* [Work required] Write the listing out again exactly as it stands, with no images.

* [Excerpted data]
*** Block opens ***
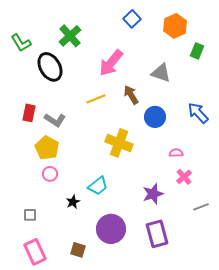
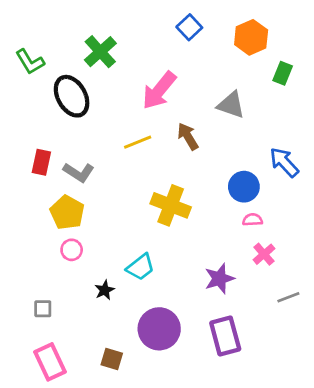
blue circle: (155, 117) -> (244, 187), moved

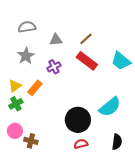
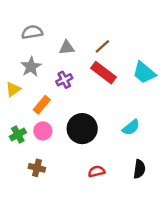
yellow triangle: (15, 86) -> (13, 89), moved
green cross: (16, 104) -> (18, 135), moved
cyan semicircle: (110, 107) -> (131, 127), size x0.7
black circle: (78, 120) -> (82, 129), moved
pink circle: (15, 131) -> (43, 131), moved

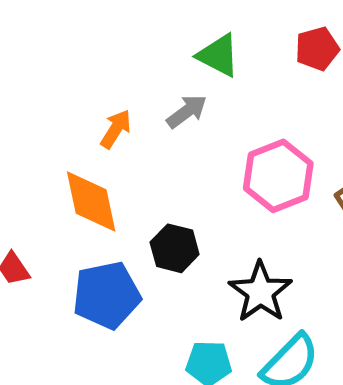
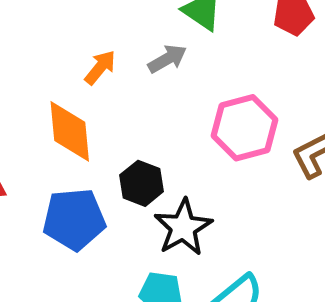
black star: (260, 292) -> (183, 227), moved

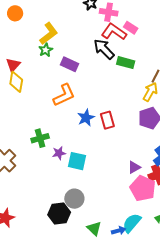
*** Block closes ***
* [Your response]
blue circle: (155, 117) -> (244, 187), moved

yellow triangle: (15, 86) -> (13, 89), moved
green cross: (16, 104) -> (18, 135), moved
cyan semicircle: (110, 107) -> (131, 127), size x0.7
black circle: (78, 120) -> (82, 129), moved
pink circle: (15, 131) -> (43, 131), moved

black star: (260, 292) -> (183, 227), moved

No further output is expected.